→ What to do:
Every entry needs to appear again exactly as written below.

→ Exercise data:
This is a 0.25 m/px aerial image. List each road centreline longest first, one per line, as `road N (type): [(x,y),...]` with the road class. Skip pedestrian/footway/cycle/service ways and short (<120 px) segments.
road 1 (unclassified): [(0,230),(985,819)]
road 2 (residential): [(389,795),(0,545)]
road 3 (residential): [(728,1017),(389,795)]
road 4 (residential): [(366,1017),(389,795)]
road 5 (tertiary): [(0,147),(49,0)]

→ Answer to the problem:
This is a 0.25 m/px aerial image. List each road centreline longest first, one per line, as `road N (type): [(x,y),...]` with the road class. Skip pedestrian/footway/cycle/service ways and short (<120 px) segments.
road 1 (unclassified): [(0,230),(985,819)]
road 2 (residential): [(389,795),(0,545)]
road 3 (residential): [(728,1017),(389,795)]
road 4 (residential): [(366,1017),(389,795)]
road 5 (tertiary): [(0,147),(49,0)]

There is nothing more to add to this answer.